Top of PROVIDED DATA
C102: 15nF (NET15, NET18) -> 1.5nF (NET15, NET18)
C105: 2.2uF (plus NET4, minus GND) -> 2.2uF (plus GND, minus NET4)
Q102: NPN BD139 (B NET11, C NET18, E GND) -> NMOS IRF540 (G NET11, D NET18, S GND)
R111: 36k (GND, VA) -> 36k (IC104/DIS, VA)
Bottom of PROVIDED DATA
Top of PROVIDED DATA
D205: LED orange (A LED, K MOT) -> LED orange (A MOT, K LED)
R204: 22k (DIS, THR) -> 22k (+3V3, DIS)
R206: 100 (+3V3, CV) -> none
Bottom of PROVIDED DATA
#### WHAT IS NEEDED:
When you reach the line in the material above that holds "C105: 2.2uF (plus", begin reproducing lines exactly, and stop after the line that holds "R111: 36k (GND, VA) -> 36k (IC104/DIS, VA)".

#### RESULT OF THIS TASK:
C105: 2.2uF (plus NET4, minus GND) -> 2.2uF (plus GND, minus NET4)
Q102: NPN BD139 (B NET11, C NET18, E GND) -> NMOS IRF540 (G NET11, D NET18, S GND)
R111: 36k (GND, VA) -> 36k (IC104/DIS, VA)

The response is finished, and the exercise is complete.